*MATERIAL FOR THE TASK*.
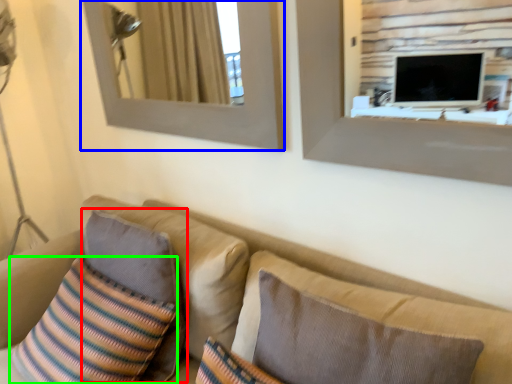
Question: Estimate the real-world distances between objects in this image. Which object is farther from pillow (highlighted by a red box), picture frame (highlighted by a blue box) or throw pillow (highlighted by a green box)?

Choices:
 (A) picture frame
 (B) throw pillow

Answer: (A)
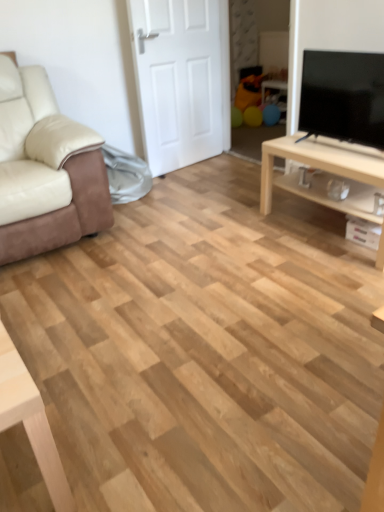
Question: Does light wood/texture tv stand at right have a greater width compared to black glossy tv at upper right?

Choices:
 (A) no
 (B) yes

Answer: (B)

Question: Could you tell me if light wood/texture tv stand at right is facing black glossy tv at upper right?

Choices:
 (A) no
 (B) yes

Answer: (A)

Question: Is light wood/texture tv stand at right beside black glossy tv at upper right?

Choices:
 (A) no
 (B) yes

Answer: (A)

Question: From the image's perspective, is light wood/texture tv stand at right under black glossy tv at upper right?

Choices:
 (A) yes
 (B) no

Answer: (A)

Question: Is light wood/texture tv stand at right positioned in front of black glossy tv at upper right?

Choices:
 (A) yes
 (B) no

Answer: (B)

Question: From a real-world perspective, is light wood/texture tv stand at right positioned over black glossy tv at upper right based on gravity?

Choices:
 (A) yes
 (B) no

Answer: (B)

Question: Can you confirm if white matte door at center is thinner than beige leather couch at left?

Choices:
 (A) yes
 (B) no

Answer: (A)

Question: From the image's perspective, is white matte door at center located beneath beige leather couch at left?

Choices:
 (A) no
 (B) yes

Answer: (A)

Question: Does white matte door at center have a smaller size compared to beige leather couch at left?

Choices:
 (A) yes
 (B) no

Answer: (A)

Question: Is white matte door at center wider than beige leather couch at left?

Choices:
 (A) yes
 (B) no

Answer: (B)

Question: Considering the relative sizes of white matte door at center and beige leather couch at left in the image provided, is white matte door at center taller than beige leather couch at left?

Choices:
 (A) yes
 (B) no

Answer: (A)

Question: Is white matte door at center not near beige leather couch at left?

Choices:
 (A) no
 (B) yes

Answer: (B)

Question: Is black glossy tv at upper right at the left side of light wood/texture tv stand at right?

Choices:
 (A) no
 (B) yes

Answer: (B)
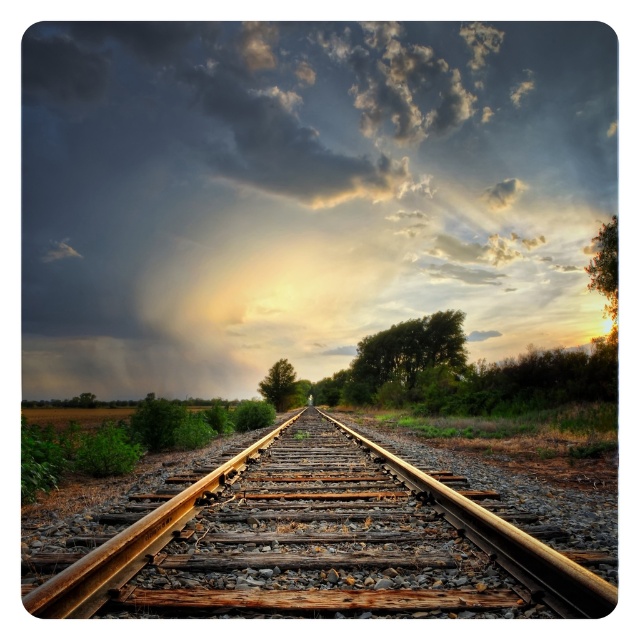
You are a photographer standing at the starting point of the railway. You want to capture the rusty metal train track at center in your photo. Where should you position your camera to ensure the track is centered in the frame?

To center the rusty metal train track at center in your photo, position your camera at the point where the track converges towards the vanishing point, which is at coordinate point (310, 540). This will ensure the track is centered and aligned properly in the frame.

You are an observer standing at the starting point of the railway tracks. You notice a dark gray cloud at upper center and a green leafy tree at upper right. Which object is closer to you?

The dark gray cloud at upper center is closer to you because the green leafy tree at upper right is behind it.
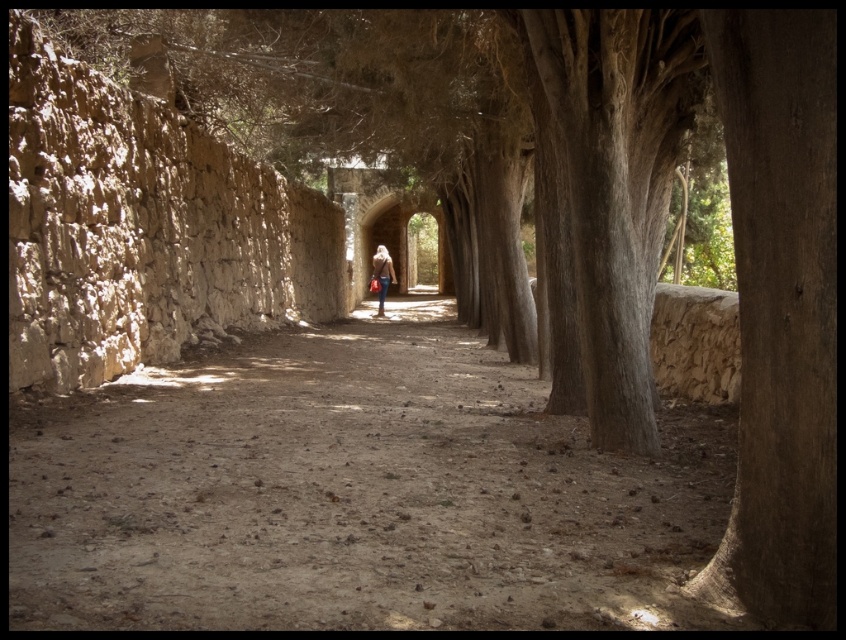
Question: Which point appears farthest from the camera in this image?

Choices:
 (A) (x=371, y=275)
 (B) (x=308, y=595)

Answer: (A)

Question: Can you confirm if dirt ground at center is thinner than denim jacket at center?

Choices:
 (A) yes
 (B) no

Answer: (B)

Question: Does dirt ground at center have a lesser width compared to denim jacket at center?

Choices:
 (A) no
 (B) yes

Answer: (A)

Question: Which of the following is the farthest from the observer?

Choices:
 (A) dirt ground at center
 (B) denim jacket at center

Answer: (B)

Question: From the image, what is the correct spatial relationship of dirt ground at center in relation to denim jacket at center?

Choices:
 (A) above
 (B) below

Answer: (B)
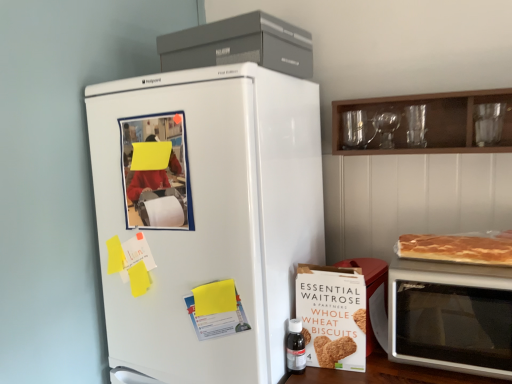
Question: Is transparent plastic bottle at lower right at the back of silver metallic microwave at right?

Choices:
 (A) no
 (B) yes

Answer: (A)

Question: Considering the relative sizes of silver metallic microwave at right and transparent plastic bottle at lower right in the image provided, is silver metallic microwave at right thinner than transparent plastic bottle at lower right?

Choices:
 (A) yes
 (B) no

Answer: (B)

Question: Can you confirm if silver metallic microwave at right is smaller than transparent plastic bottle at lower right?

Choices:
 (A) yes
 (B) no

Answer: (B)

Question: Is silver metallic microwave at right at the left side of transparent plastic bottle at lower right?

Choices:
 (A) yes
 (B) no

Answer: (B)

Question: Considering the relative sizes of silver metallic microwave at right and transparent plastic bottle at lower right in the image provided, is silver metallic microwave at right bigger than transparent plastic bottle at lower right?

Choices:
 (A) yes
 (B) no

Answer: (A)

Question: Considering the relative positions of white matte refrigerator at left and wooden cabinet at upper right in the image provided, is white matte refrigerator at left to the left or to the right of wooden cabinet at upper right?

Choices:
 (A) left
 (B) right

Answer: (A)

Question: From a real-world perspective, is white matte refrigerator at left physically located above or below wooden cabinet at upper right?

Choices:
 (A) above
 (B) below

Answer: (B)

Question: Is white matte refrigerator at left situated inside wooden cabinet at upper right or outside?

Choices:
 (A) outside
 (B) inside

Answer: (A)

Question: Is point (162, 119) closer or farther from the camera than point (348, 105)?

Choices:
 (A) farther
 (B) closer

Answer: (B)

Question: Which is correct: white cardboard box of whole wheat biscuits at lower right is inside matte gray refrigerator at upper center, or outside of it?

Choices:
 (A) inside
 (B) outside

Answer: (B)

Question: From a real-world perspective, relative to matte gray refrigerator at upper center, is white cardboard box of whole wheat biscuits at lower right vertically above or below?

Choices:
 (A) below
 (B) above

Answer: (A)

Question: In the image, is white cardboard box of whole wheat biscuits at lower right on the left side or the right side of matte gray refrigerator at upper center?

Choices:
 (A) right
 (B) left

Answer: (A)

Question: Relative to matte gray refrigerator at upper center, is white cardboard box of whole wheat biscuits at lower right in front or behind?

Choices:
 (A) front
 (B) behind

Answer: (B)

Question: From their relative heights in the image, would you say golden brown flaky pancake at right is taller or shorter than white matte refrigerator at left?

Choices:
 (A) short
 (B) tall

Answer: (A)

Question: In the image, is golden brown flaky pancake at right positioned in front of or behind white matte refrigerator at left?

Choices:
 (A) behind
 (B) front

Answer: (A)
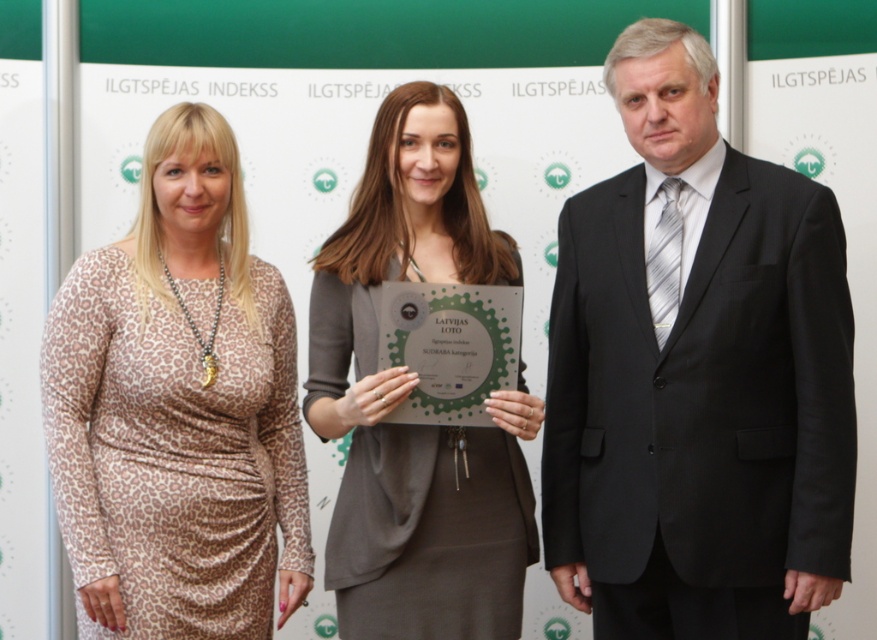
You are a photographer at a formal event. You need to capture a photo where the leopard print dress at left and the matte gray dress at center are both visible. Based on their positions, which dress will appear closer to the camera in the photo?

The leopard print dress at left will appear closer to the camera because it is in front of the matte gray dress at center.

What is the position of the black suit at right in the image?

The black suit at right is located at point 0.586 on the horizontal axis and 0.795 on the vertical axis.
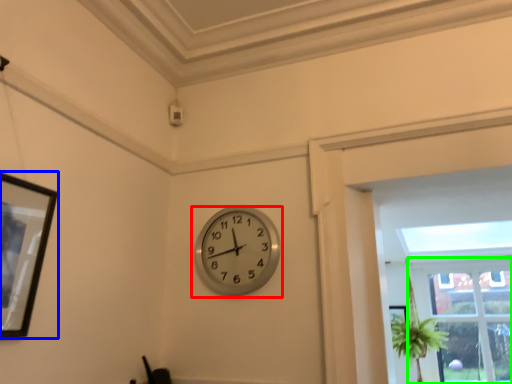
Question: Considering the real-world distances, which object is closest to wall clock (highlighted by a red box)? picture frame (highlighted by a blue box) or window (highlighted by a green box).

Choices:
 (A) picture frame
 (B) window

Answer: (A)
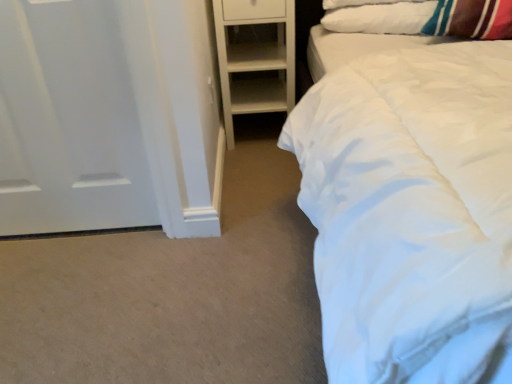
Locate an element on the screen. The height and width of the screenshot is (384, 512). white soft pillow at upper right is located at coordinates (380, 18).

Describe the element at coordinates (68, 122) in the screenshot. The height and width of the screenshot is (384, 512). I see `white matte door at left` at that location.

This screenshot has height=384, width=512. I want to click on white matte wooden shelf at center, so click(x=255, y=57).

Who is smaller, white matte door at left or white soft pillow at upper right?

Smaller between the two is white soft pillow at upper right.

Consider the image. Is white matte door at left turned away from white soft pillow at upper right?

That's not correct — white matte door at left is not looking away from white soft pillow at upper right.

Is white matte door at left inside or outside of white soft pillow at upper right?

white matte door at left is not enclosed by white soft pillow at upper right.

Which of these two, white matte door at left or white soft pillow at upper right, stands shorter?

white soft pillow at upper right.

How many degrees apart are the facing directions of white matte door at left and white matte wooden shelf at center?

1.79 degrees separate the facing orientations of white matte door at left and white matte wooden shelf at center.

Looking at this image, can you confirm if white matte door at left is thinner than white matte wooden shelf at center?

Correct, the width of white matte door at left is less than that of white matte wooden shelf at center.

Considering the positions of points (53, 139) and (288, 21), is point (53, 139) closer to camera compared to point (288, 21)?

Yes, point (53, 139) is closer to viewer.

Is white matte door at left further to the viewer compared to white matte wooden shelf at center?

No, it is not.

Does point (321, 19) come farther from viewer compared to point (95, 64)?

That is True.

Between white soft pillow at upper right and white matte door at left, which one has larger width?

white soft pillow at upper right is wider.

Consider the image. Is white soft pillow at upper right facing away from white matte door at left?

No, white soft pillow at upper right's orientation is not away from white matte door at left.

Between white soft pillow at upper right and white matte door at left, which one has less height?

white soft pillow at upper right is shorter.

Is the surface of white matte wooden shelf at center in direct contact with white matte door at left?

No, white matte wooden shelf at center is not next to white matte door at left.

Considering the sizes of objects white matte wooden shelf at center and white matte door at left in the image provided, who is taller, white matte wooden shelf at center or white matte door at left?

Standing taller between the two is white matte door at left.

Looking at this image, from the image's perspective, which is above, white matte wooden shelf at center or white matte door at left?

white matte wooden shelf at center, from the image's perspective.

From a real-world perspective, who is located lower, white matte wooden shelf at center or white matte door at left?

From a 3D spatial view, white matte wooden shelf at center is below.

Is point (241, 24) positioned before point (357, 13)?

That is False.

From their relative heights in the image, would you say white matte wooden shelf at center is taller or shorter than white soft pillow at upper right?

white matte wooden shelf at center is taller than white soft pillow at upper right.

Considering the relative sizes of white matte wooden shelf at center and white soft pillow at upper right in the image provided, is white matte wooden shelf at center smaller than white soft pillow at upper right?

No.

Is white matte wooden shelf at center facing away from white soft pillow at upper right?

*JOB*. Write out the records exactly, everything from the line containing "No, it is not." down to the line containing "Looking at this image, from", with both of those lines included.

*WRITTEN SOLUTION*.
No, it is not.

Does point (321, 19) come farther from viewer compared to point (95, 64)?

That is True.

Between white soft pillow at upper right and white matte door at left, which one has larger width?

white soft pillow at upper right is wider.

Consider the image. Is white soft pillow at upper right facing away from white matte door at left?

No, white soft pillow at upper right's orientation is not away from white matte door at left.

Between white soft pillow at upper right and white matte door at left, which one has less height?

white soft pillow at upper right is shorter.

Is the surface of white matte wooden shelf at center in direct contact with white matte door at left?

No, white matte wooden shelf at center is not next to white matte door at left.

Considering the sizes of objects white matte wooden shelf at center and white matte door at left in the image provided, who is taller, white matte wooden shelf at center or white matte door at left?

Standing taller between the two is white matte door at left.

Looking at this image, from the image's perspective, which is above, white matte wooden shelf at center or white matte door at left?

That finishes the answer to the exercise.